* [GIVEN INSTRUCTION]: Copy every entry below word for word, leaving nothing out.

* [STORED ROWS]:
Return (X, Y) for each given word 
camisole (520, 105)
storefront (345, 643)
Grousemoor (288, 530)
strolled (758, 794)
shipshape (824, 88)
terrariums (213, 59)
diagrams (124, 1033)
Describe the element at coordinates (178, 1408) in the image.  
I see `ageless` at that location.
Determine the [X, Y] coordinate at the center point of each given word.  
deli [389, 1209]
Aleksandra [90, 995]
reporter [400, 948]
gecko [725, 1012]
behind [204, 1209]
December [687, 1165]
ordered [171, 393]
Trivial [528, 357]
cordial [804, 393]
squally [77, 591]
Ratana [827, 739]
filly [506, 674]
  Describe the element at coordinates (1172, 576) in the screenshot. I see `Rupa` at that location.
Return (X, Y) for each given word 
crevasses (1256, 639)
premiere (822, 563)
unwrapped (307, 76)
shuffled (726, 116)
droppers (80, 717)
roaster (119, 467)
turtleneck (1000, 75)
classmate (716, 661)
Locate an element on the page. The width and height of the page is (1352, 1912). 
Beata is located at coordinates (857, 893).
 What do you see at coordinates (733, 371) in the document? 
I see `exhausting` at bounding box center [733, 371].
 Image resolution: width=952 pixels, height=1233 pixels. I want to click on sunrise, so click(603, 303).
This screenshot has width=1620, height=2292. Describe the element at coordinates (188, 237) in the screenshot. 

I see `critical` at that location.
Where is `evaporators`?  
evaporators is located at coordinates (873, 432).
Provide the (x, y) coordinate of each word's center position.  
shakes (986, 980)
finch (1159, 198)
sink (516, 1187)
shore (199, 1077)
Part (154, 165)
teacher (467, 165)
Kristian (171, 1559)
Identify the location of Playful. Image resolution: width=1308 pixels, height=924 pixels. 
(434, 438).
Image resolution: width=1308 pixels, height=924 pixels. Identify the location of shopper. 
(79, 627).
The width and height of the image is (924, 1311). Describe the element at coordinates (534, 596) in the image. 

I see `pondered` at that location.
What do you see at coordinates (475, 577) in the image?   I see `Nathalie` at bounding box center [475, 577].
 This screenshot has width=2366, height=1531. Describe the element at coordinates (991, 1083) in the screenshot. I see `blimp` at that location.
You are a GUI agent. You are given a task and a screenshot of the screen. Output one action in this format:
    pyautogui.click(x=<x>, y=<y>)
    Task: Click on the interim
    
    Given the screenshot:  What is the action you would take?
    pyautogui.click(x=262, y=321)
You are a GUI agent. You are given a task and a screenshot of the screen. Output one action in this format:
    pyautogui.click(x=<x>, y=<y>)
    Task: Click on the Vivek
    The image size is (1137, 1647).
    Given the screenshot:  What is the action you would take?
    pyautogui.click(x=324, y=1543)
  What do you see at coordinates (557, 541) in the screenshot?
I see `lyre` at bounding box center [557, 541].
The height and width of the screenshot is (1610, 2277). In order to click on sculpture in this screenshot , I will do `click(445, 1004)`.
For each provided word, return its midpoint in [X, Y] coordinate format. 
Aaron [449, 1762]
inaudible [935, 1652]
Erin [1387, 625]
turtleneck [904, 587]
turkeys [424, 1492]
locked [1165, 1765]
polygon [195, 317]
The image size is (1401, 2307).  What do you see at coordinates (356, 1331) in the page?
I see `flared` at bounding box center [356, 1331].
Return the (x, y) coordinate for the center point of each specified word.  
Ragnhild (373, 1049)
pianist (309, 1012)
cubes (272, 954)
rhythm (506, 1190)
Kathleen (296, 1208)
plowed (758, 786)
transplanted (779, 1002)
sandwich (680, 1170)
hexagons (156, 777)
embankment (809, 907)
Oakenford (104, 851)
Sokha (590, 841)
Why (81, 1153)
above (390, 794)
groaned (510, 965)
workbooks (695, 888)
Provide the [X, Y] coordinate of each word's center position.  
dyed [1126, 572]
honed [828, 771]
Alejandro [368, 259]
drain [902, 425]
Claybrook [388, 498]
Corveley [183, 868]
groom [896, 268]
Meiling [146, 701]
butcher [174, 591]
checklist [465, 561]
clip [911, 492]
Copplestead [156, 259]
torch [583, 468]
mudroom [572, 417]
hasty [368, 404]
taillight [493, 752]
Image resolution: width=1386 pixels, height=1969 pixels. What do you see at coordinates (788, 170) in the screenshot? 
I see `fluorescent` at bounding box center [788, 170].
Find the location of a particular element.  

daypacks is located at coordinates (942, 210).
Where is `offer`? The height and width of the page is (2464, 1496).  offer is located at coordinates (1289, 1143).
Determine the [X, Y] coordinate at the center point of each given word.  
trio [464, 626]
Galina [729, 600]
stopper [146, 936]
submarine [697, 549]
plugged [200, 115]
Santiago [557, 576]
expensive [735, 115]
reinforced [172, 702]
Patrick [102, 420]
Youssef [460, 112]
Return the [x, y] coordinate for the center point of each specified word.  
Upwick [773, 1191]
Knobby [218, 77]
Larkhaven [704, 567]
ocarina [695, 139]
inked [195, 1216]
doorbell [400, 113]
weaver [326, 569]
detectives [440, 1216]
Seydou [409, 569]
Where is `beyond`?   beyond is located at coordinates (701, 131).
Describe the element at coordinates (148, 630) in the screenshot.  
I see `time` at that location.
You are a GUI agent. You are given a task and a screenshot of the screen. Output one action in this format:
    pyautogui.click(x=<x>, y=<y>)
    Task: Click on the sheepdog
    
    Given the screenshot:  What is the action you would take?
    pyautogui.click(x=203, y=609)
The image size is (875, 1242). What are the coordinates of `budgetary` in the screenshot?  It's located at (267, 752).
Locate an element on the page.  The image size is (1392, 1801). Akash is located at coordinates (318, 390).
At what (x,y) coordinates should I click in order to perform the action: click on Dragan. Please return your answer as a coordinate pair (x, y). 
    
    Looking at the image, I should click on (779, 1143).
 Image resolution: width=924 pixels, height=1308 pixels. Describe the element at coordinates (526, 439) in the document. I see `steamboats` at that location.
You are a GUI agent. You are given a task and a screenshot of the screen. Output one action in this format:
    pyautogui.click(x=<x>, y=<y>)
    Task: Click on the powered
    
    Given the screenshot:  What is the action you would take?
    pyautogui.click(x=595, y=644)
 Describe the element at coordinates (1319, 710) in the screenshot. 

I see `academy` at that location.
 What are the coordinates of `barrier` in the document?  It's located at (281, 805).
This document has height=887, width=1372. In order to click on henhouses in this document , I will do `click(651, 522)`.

* [EXERCISE SOLUTION]:
Return (X, Y) for each given word 
camisole (520, 105)
storefront (345, 643)
Grousemoor (288, 530)
strolled (758, 794)
shipshape (824, 88)
terrariums (213, 59)
diagrams (124, 1033)
Describe the element at coordinates (178, 1408) in the image.  
I see `ageless` at that location.
Determine the [X, Y] coordinate at the center point of each given word.  
deli [389, 1209]
Aleksandra [90, 995]
reporter [400, 948]
gecko [725, 1012]
behind [204, 1209]
December [687, 1165]
ordered [171, 393]
Trivial [528, 357]
cordial [804, 393]
squally [77, 591]
Ratana [827, 739]
filly [506, 674]
  Describe the element at coordinates (1172, 576) in the screenshot. I see `Rupa` at that location.
Return (X, Y) for each given word 
crevasses (1256, 639)
premiere (822, 563)
unwrapped (307, 76)
shuffled (726, 116)
droppers (80, 717)
roaster (119, 467)
turtleneck (1000, 75)
classmate (716, 661)
Locate an element on the page. The width and height of the page is (1352, 1912). 
Beata is located at coordinates (857, 893).
 What do you see at coordinates (733, 371) in the document? 
I see `exhausting` at bounding box center [733, 371].
 Image resolution: width=952 pixels, height=1233 pixels. I want to click on sunrise, so click(603, 303).
This screenshot has width=1620, height=2292. Describe the element at coordinates (188, 237) in the screenshot. 

I see `critical` at that location.
Where is `evaporators`?  
evaporators is located at coordinates (873, 432).
Provide the (x, y) coordinate of each word's center position.  
shakes (986, 980)
finch (1159, 198)
sink (516, 1187)
shore (199, 1077)
Part (154, 165)
teacher (467, 165)
Kristian (171, 1559)
Identify the location of Playful. Image resolution: width=1308 pixels, height=924 pixels. 
(434, 438).
Image resolution: width=1308 pixels, height=924 pixels. Identify the location of shopper. 
(79, 627).
The width and height of the image is (924, 1311). Describe the element at coordinates (534, 596) in the image. 

I see `pondered` at that location.
What do you see at coordinates (475, 577) in the image?   I see `Nathalie` at bounding box center [475, 577].
 This screenshot has width=2366, height=1531. Describe the element at coordinates (991, 1083) in the screenshot. I see `blimp` at that location.
You are a GUI agent. You are given a task and a screenshot of the screen. Output one action in this format:
    pyautogui.click(x=<x>, y=<y>)
    Task: Click on the interim
    
    Given the screenshot:  What is the action you would take?
    pyautogui.click(x=262, y=321)
You are a GUI agent. You are given a task and a screenshot of the screen. Output one action in this format:
    pyautogui.click(x=<x>, y=<y>)
    Task: Click on the Vivek
    The image size is (1137, 1647).
    Given the screenshot:  What is the action you would take?
    pyautogui.click(x=324, y=1543)
  What do you see at coordinates (557, 541) in the screenshot?
I see `lyre` at bounding box center [557, 541].
The height and width of the screenshot is (1610, 2277). In order to click on sculpture in this screenshot , I will do `click(445, 1004)`.
For each provided word, return its midpoint in [X, Y] coordinate format. 
Aaron [449, 1762]
inaudible [935, 1652]
Erin [1387, 625]
turtleneck [904, 587]
turkeys [424, 1492]
locked [1165, 1765]
polygon [195, 317]
The image size is (1401, 2307).  What do you see at coordinates (356, 1331) in the page?
I see `flared` at bounding box center [356, 1331].
Return the (x, y) coordinate for the center point of each specified word.  
Ragnhild (373, 1049)
pianist (309, 1012)
cubes (272, 954)
rhythm (506, 1190)
Kathleen (296, 1208)
plowed (758, 786)
transplanted (779, 1002)
sandwich (680, 1170)
hexagons (156, 777)
embankment (809, 907)
Oakenford (104, 851)
Sokha (590, 841)
Why (81, 1153)
above (390, 794)
groaned (510, 965)
workbooks (695, 888)
Provide the [X, Y] coordinate of each word's center position.  
dyed [1126, 572]
honed [828, 771]
Alejandro [368, 259]
drain [902, 425]
Claybrook [388, 498]
Corveley [183, 868]
groom [896, 268]
Meiling [146, 701]
butcher [174, 591]
checklist [465, 561]
clip [911, 492]
Copplestead [156, 259]
torch [583, 468]
mudroom [572, 417]
hasty [368, 404]
taillight [493, 752]
Image resolution: width=1386 pixels, height=1969 pixels. What do you see at coordinates (788, 170) in the screenshot? 
I see `fluorescent` at bounding box center [788, 170].
Find the location of a particular element.  

daypacks is located at coordinates (942, 210).
Where is `offer`? The height and width of the page is (2464, 1496).  offer is located at coordinates (1289, 1143).
Determine the [X, Y] coordinate at the center point of each given word.  
trio [464, 626]
Galina [729, 600]
stopper [146, 936]
submarine [697, 549]
plugged [200, 115]
Santiago [557, 576]
expensive [735, 115]
reinforced [172, 702]
Patrick [102, 420]
Youssef [460, 112]
Return the [x, y] coordinate for the center point of each specified word.  
Upwick [773, 1191]
Knobby [218, 77]
Larkhaven [704, 567]
ocarina [695, 139]
inked [195, 1216]
doorbell [400, 113]
weaver [326, 569]
detectives [440, 1216]
Seydou [409, 569]
Where is `beyond`?   beyond is located at coordinates (701, 131).
Describe the element at coordinates (148, 630) in the screenshot.  
I see `time` at that location.
You are a GUI agent. You are given a task and a screenshot of the screen. Output one action in this format:
    pyautogui.click(x=<x>, y=<y>)
    Task: Click on the sheepdog
    
    Given the screenshot:  What is the action you would take?
    pyautogui.click(x=203, y=609)
The image size is (875, 1242). What are the coordinates of `budgetary` in the screenshot?  It's located at (267, 752).
Locate an element on the page.  The image size is (1392, 1801). Akash is located at coordinates (318, 390).
At what (x,y) coordinates should I click in order to perform the action: click on Dragan. Please return your answer as a coordinate pair (x, y). 
    
    Looking at the image, I should click on (779, 1143).
 Image resolution: width=924 pixels, height=1308 pixels. Describe the element at coordinates (526, 439) in the document. I see `steamboats` at that location.
You are a GUI agent. You are given a task and a screenshot of the screen. Output one action in this format:
    pyautogui.click(x=<x>, y=<y>)
    Task: Click on the powered
    
    Given the screenshot:  What is the action you would take?
    pyautogui.click(x=595, y=644)
 Describe the element at coordinates (1319, 710) in the screenshot. 

I see `academy` at that location.
 What are the coordinates of `barrier` in the document?  It's located at (281, 805).
This document has height=887, width=1372. In order to click on henhouses in this document , I will do `click(651, 522)`.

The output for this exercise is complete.